• WHAT THIS TASK INVOLVES:
The data should be written out in full, exactly as it stands, and the pictures dropped.

[Integer vertex sequences]

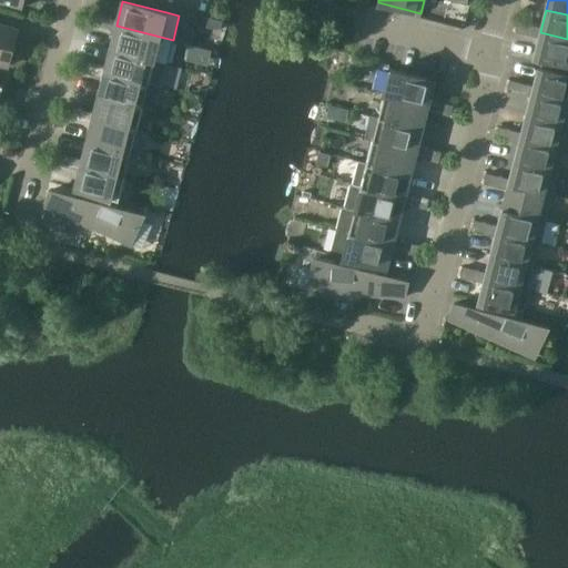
[(103,28),(105,17),(94,13),(91,24),(103,28)]
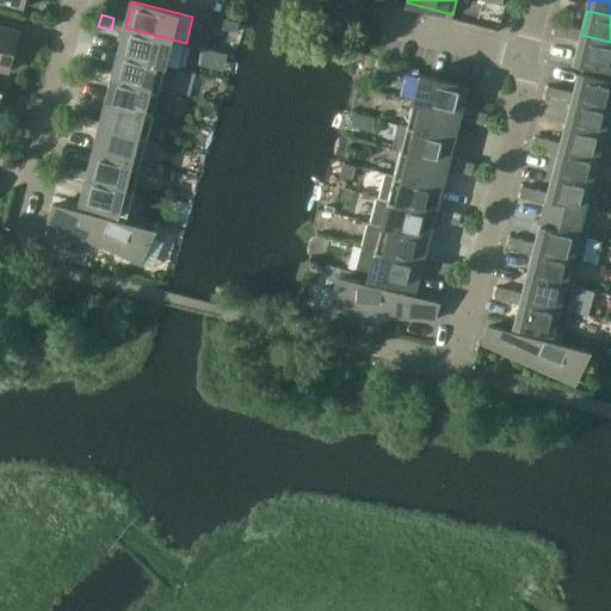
[(180,67),(186,43),(125,28),(127,22),(113,18),(111,30),(123,32),(118,51),(180,67)]
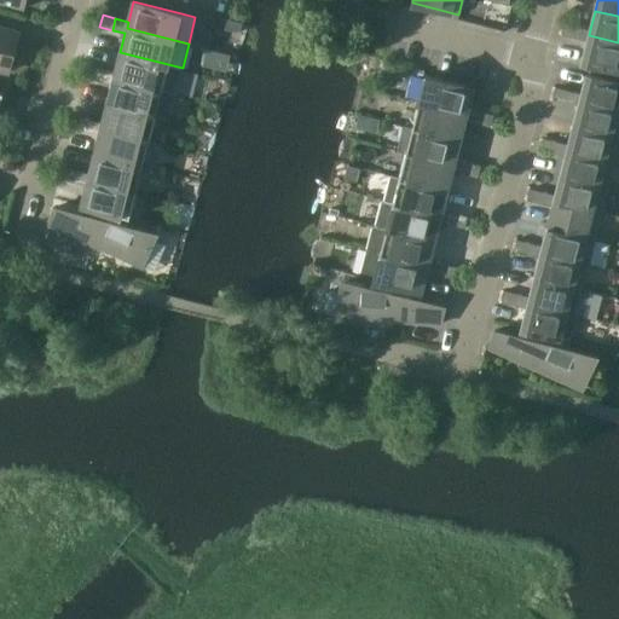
[(574,38),(578,27),(565,23),(562,35),(574,38)]
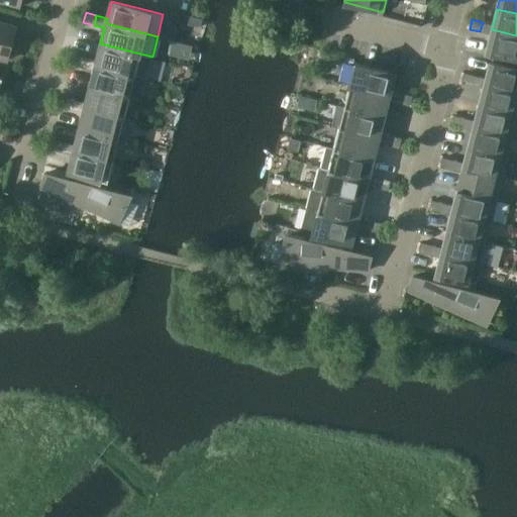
[(15,26),(0,22),(0,58),(7,60),(15,26)]
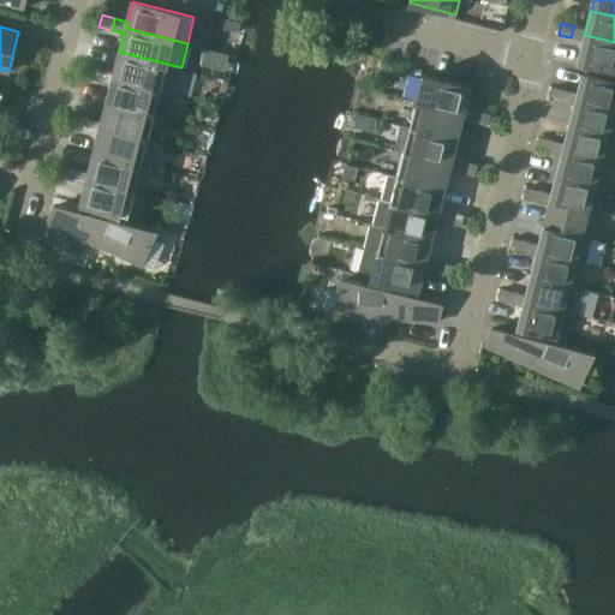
[(614,42),(585,35),(586,29),(574,27),(571,37),(584,41),(578,61),(614,71),(614,42)]
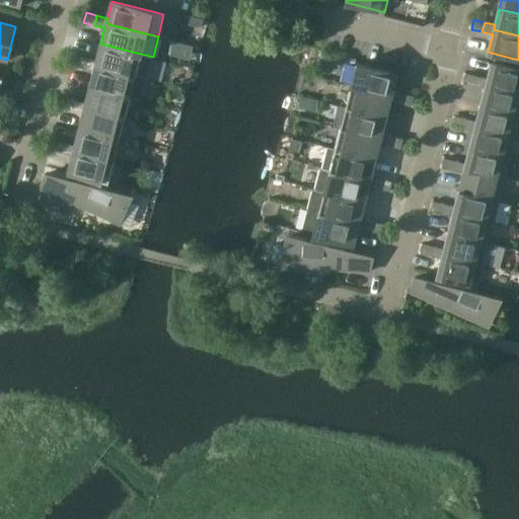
[(172,41),(169,55),(191,60),(194,46),(172,41)]
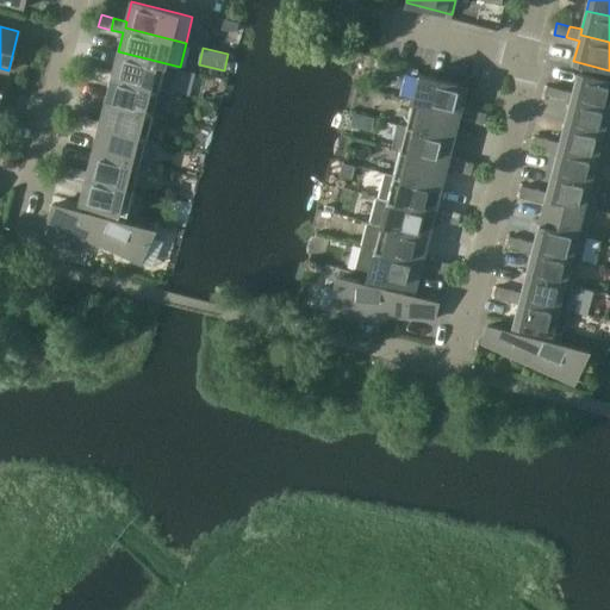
[(173,92),(180,67),(118,51),(113,72),(100,68),(97,79),(111,82),(112,76),(160,88),(173,92)]
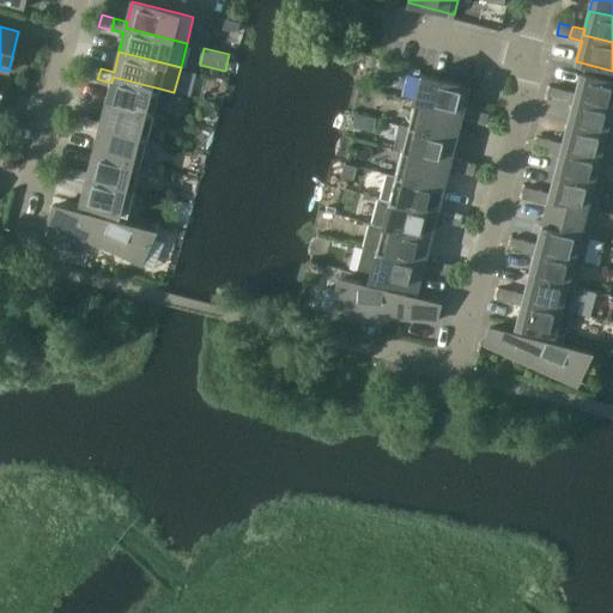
[(97,79),(101,68),(89,65),(86,77),(97,79)]
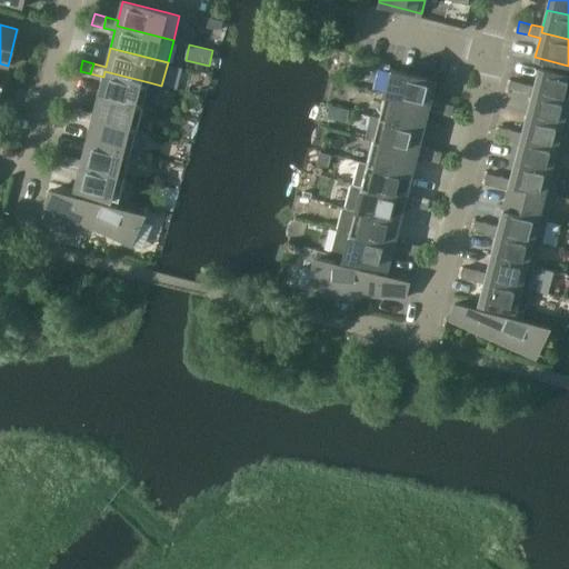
[(535,86),(522,83),(520,93),(531,97),(533,91),(568,100),(568,75),(539,67),(535,86)]
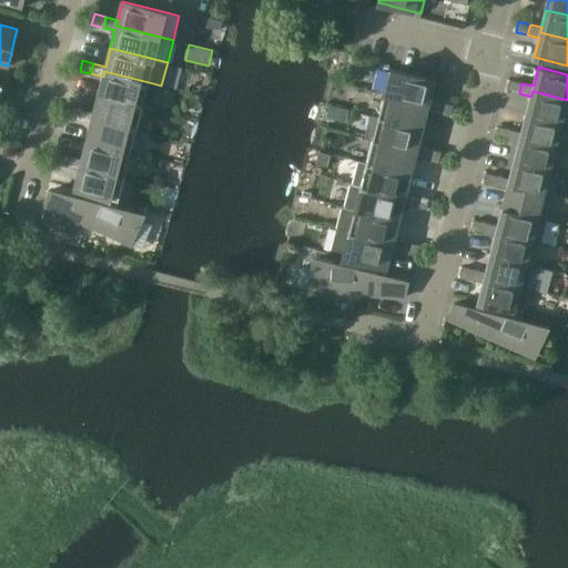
[(391,69),(384,93),(428,104),(429,99),(434,80),(391,69)]
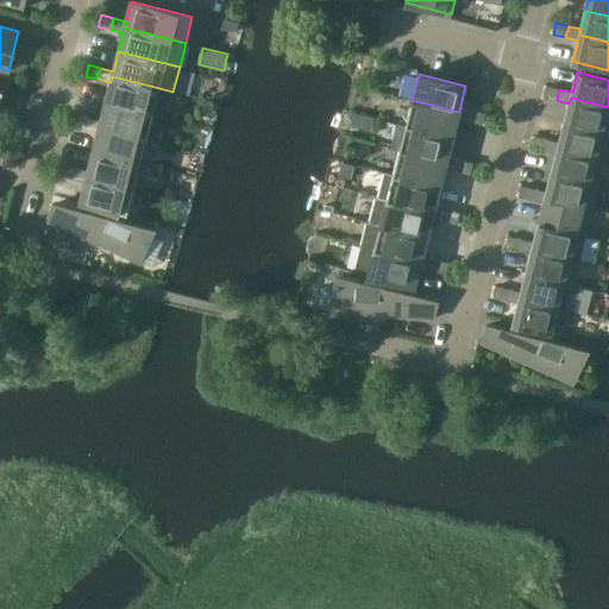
[(173,92),(159,88),(112,76),(111,82),(106,101),(152,113),(167,117),(167,115),(164,114),(169,108),(170,101),(170,93),(173,93),(173,92)]
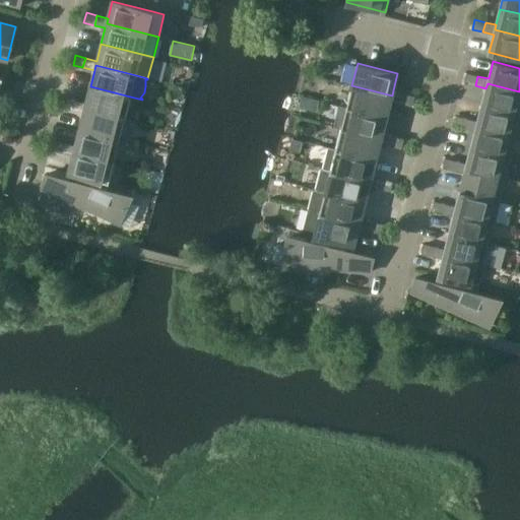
[(475,85),(477,76),(467,73),(464,83),(475,85)]
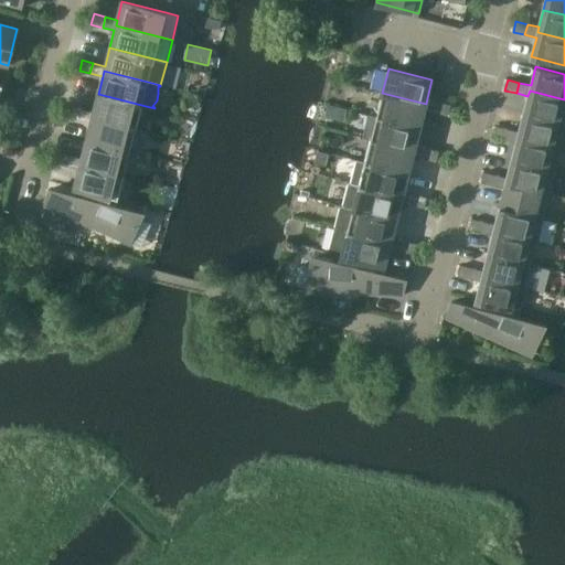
[(564,99),(530,91),(528,96),(523,114),(564,124),(564,99)]
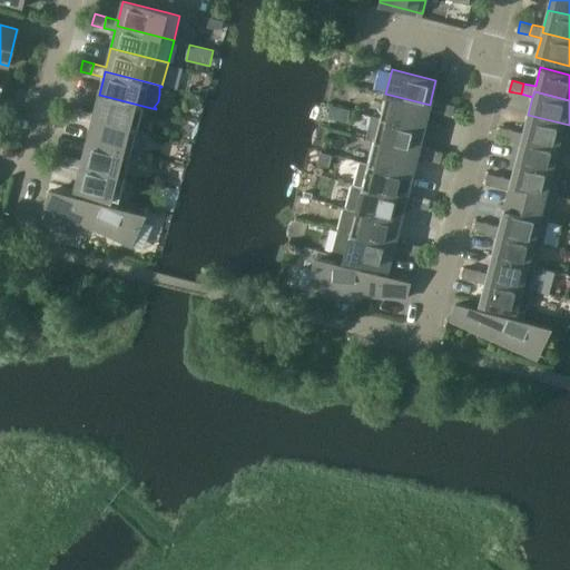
[(429,110),(439,112),(441,102),(431,99),(430,105),(385,94),(380,117),(424,128),(429,110)]
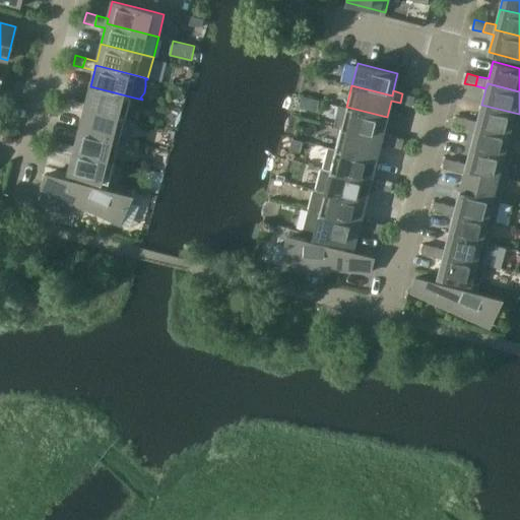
[(90,86),(86,104),(84,108),(125,118),(130,96),(90,86)]
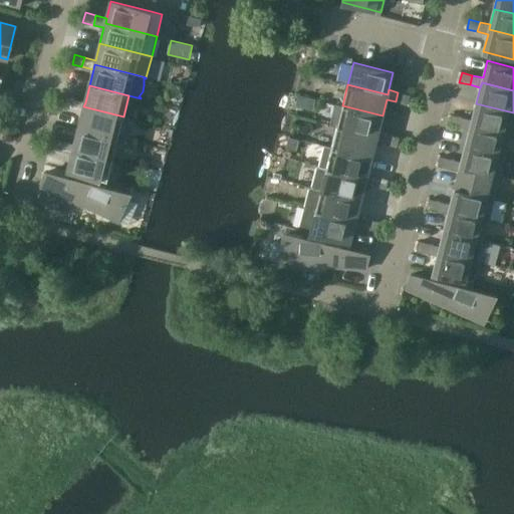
[(410,95),(398,92),(396,101),(408,104),(410,95)]
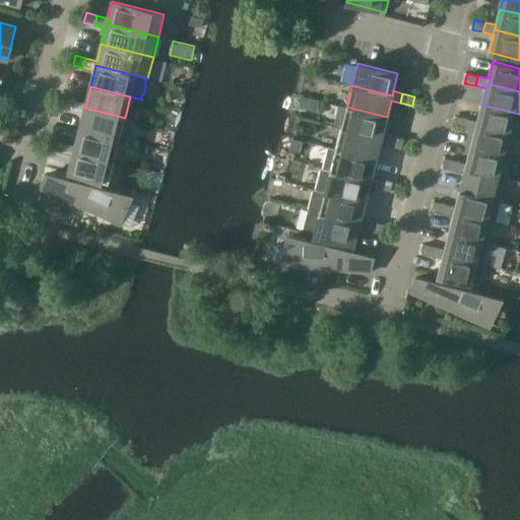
[(302,96),(299,107),(317,111),(320,101),(302,96)]
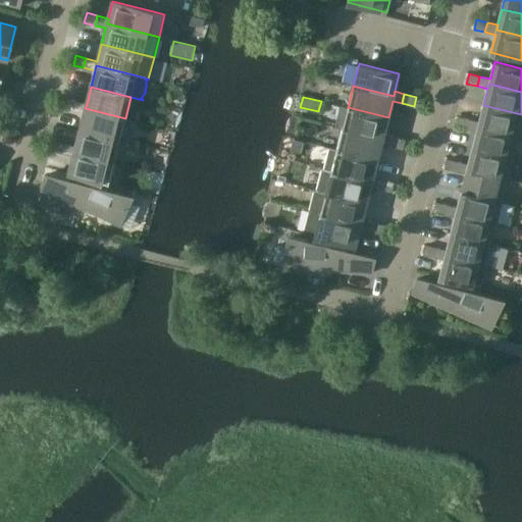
[(72,110),(74,101),(64,98),(62,108),(72,110)]
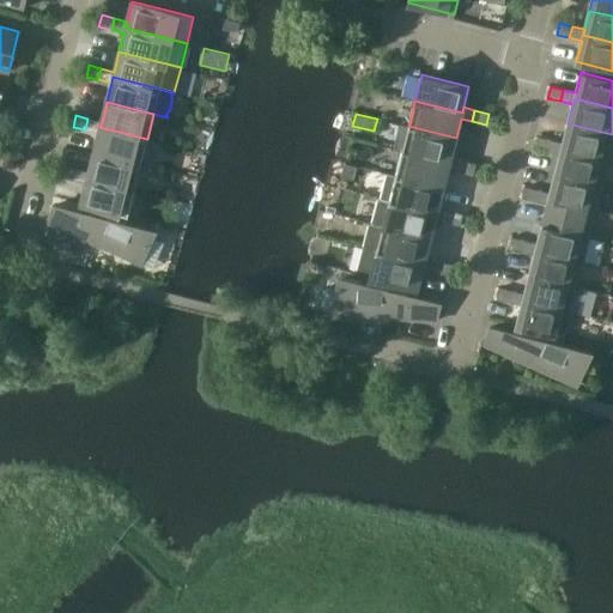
[(99,127),(102,122),(87,119),(85,129),(98,133),(93,152),(141,164),(147,139),(99,127)]
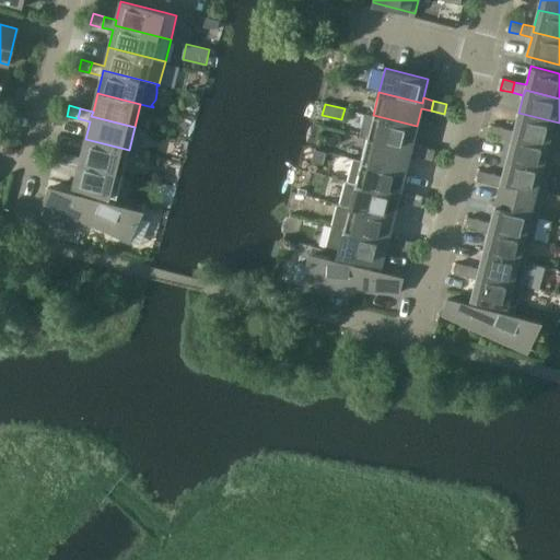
[(417,126),(373,115),(365,113),(360,136),(368,138),(410,149),(409,154),(420,156),(423,147),(412,143),(417,126)]
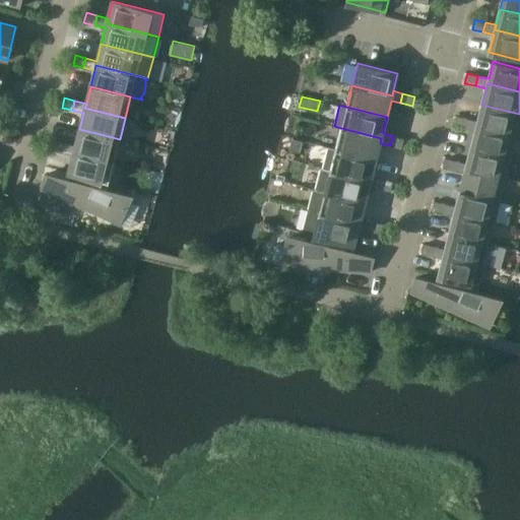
[(519,117),(519,114),(481,105),(477,121),(476,126),(515,136),(519,117)]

• WRITTEN REPLY:
[(103,28),(105,17),(94,13),(91,24),(103,28)]
[(180,67),(186,43),(125,28),(127,22),(113,18),(111,30),(123,32),(118,51),(180,67)]
[(574,38),(578,27),(565,23),(562,35),(574,38)]
[(15,26),(0,22),(0,58),(7,60),(15,26)]
[(614,42),(585,35),(586,29),(574,27),(571,37),(584,41),(578,61),(614,71),(614,42)]
[(172,41),(169,55),(191,60),(194,46),(172,41)]
[(173,92),(180,67),(118,51),(113,72),(100,68),(97,79),(111,82),(112,76),(160,88),(173,92)]
[(97,79),(101,68),(89,65),(86,77),(97,79)]
[(535,86),(522,83),(520,93),(531,97),(533,91),(568,100),(568,75),(539,67),(535,86)]
[(391,69),(384,93),(428,104),(429,99),(434,80),(391,69)]
[(173,92),(159,88),(112,76),(111,82),(106,101),(152,113),(167,117),(167,115),(164,114),(169,108),(170,101),(170,93),(173,93),(173,92)]
[(475,85),(477,76),(467,73),(464,83),(475,85)]
[(564,99),(530,91),(528,96),(523,114),(564,124),(564,99)]
[(429,110),(439,112),(441,102),(431,99),(430,105),(385,94),(380,117),(424,128),(429,110)]
[(90,86),(86,104),(84,108),(125,118),(130,96),(90,86)]
[(410,95),(398,92),(396,101),(408,104),(410,95)]
[(302,96),(299,107),(317,111),(320,101),(302,96)]
[(72,110),(74,101),(64,98),(62,108),(72,110)]
[(99,127),(102,122),(87,119),(85,129),(98,133),(93,152),(141,164),(147,139),(99,127)]
[(417,126),(373,115),(365,113),(360,136),(368,138),(410,149),(409,154),(420,156),(423,147),(412,143),(417,126)]
[(519,117),(519,114),(481,105),(477,121),(476,126),(515,136),(519,117)]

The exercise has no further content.